● **WHAT IS BEING ASKED**
Having read the listing below, repeat it exactly.

● **ENTRIES SHOWN**

>>>>>

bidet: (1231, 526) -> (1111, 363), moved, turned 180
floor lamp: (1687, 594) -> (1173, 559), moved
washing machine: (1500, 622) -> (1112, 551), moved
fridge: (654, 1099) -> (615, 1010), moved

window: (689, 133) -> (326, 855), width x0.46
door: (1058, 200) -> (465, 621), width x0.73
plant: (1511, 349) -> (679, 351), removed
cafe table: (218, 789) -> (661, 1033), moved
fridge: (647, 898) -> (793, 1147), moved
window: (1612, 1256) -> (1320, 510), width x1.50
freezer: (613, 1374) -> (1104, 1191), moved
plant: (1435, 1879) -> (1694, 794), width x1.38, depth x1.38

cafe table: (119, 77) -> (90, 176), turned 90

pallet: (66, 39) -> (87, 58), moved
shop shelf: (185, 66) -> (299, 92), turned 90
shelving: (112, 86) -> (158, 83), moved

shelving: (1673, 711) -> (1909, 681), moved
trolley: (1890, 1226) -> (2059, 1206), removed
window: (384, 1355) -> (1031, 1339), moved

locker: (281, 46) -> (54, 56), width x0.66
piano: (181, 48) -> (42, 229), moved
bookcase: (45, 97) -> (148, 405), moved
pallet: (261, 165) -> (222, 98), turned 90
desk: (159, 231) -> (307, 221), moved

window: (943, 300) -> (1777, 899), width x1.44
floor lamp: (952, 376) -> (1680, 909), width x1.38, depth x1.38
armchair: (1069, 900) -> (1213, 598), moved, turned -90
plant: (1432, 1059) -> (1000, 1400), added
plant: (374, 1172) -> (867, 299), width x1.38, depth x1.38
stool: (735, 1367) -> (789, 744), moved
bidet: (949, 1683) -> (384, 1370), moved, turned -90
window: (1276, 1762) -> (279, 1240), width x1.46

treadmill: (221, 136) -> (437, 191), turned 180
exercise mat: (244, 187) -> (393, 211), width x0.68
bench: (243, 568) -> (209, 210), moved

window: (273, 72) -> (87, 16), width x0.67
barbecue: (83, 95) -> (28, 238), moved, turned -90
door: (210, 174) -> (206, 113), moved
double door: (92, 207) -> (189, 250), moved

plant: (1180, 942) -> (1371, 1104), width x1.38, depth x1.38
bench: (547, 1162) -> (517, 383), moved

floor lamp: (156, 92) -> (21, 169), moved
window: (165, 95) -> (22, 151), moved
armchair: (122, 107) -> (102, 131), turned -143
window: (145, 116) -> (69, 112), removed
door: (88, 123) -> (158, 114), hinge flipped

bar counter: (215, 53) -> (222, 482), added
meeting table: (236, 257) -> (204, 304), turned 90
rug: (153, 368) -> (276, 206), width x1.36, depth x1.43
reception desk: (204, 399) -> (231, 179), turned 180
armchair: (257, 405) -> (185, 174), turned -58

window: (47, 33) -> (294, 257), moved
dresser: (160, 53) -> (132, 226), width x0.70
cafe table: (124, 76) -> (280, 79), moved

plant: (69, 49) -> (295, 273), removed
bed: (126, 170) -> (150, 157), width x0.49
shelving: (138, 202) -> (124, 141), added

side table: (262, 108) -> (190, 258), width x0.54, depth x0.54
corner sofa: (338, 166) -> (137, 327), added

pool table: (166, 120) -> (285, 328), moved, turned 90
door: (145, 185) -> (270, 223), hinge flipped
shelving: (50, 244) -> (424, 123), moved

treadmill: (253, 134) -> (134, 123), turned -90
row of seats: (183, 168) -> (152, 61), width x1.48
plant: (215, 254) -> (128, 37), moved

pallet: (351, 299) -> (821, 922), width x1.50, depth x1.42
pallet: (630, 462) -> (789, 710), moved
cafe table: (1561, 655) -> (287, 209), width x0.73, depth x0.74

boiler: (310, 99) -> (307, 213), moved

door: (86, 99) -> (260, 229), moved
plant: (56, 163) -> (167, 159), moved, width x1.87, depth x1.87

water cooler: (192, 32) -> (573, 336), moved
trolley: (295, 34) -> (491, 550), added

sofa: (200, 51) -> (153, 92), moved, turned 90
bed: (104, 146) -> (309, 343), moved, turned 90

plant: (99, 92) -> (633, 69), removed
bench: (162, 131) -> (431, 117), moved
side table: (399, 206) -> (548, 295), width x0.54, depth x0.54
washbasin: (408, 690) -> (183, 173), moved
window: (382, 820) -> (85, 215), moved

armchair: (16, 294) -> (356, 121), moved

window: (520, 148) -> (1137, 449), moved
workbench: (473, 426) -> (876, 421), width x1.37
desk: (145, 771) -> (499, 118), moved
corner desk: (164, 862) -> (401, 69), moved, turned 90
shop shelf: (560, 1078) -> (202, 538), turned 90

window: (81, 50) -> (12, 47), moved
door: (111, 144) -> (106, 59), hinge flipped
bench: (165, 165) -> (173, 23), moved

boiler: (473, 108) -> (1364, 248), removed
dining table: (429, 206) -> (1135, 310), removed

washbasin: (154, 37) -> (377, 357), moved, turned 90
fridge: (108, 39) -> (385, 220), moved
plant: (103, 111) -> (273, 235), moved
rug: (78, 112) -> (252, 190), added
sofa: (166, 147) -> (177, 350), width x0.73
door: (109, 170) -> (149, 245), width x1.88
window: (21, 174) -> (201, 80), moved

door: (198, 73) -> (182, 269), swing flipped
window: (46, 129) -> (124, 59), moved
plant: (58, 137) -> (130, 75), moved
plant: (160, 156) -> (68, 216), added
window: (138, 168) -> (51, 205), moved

<<<<<

● **EXERCISE RESULT**
bidet: (1231, 526) -> (1111, 363), moved, turned 180
floor lamp: (1687, 594) -> (1173, 559), moved
washing machine: (1500, 622) -> (1112, 551), moved
fridge: (654, 1099) -> (615, 1010), moved

window: (689, 133) -> (326, 855), width x0.46
door: (1058, 200) -> (465, 621), width x0.73
plant: (1511, 349) -> (679, 351), removed
cafe table: (218, 789) -> (661, 1033), moved
fridge: (647, 898) -> (793, 1147), moved
window: (1612, 1256) -> (1320, 510), width x1.50
freezer: (613, 1374) -> (1104, 1191), moved
plant: (1435, 1879) -> (1694, 794), width x1.38, depth x1.38

cafe table: (119, 77) -> (90, 176), turned 90

pallet: (66, 39) -> (87, 58), moved
shop shelf: (185, 66) -> (299, 92), turned 90
shelving: (112, 86) -> (158, 83), moved

shelving: (1673, 711) -> (1909, 681), moved
trolley: (1890, 1226) -> (2059, 1206), removed
window: (384, 1355) -> (1031, 1339), moved

locker: (281, 46) -> (54, 56), width x0.66
piano: (181, 48) -> (42, 229), moved
bookcase: (45, 97) -> (148, 405), moved
pallet: (261, 165) -> (222, 98), turned 90
desk: (159, 231) -> (307, 221), moved

window: (943, 300) -> (1777, 899), width x1.44
floor lamp: (952, 376) -> (1680, 909), width x1.38, depth x1.38
armchair: (1069, 900) -> (1213, 598), moved, turned -90
plant: (1432, 1059) -> (1000, 1400), added
plant: (374, 1172) -> (867, 299), width x1.38, depth x1.38
stool: (735, 1367) -> (789, 744), moved
bidet: (949, 1683) -> (384, 1370), moved, turned -90
window: (1276, 1762) -> (279, 1240), width x1.46

treadmill: (221, 136) -> (437, 191), turned 180
exercise mat: (244, 187) -> (393, 211), width x0.68
bench: (243, 568) -> (209, 210), moved

window: (273, 72) -> (87, 16), width x0.67
barbecue: (83, 95) -> (28, 238), moved, turned -90
door: (210, 174) -> (206, 113), moved
double door: (92, 207) -> (189, 250), moved

plant: (1180, 942) -> (1371, 1104), width x1.38, depth x1.38
bench: (547, 1162) -> (517, 383), moved

floor lamp: (156, 92) -> (21, 169), moved
window: (165, 95) -> (22, 151), moved
armchair: (122, 107) -> (102, 131), turned -143
window: (145, 116) -> (69, 112), removed
door: (88, 123) -> (158, 114), hinge flipped

bar counter: (215, 53) -> (222, 482), added
meeting table: (236, 257) -> (204, 304), turned 90
rug: (153, 368) -> (276, 206), width x1.36, depth x1.43
reception desk: (204, 399) -> (231, 179), turned 180
armchair: (257, 405) -> (185, 174), turned -58

window: (47, 33) -> (294, 257), moved
dresser: (160, 53) -> (132, 226), width x0.70
cafe table: (124, 76) -> (280, 79), moved

plant: (69, 49) -> (295, 273), removed
bed: (126, 170) -> (150, 157), width x0.49
shelving: (138, 202) -> (124, 141), added

side table: (262, 108) -> (190, 258), width x0.54, depth x0.54
corner sofa: (338, 166) -> (137, 327), added

pool table: (166, 120) -> (285, 328), moved, turned 90
door: (145, 185) -> (270, 223), hinge flipped
shelving: (50, 244) -> (424, 123), moved

treadmill: (253, 134) -> (134, 123), turned -90
row of seats: (183, 168) -> (152, 61), width x1.48
plant: (215, 254) -> (128, 37), moved

pallet: (351, 299) -> (821, 922), width x1.50, depth x1.42
pallet: (630, 462) -> (789, 710), moved
cafe table: (1561, 655) -> (287, 209), width x0.73, depth x0.74

boiler: (310, 99) -> (307, 213), moved

door: (86, 99) -> (260, 229), moved
plant: (56, 163) -> (167, 159), moved, width x1.87, depth x1.87

water cooler: (192, 32) -> (573, 336), moved
trolley: (295, 34) -> (491, 550), added

sofa: (200, 51) -> (153, 92), moved, turned 90
bed: (104, 146) -> (309, 343), moved, turned 90

plant: (99, 92) -> (633, 69), removed
bench: (162, 131) -> (431, 117), moved
side table: (399, 206) -> (548, 295), width x0.54, depth x0.54
washbasin: (408, 690) -> (183, 173), moved
window: (382, 820) -> (85, 215), moved

armchair: (16, 294) -> (356, 121), moved

window: (520, 148) -> (1137, 449), moved
workbench: (473, 426) -> (876, 421), width x1.37
desk: (145, 771) -> (499, 118), moved
corner desk: (164, 862) -> (401, 69), moved, turned 90
shop shelf: (560, 1078) -> (202, 538), turned 90

window: (81, 50) -> (12, 47), moved
door: (111, 144) -> (106, 59), hinge flipped
bench: (165, 165) -> (173, 23), moved

boiler: (473, 108) -> (1364, 248), removed
dining table: (429, 206) -> (1135, 310), removed

washbasin: (154, 37) -> (377, 357), moved, turned 90
fridge: (108, 39) -> (385, 220), moved
plant: (103, 111) -> (273, 235), moved
rug: (78, 112) -> (252, 190), added
sofa: (166, 147) -> (177, 350), width x0.73
door: (109, 170) -> (149, 245), width x1.88
window: (21, 174) -> (201, 80), moved

door: (198, 73) -> (182, 269), swing flipped
window: (46, 129) -> (124, 59), moved
plant: (58, 137) -> (130, 75), moved
plant: (160, 156) -> (68, 216), added
window: (138, 168) -> (51, 205), moved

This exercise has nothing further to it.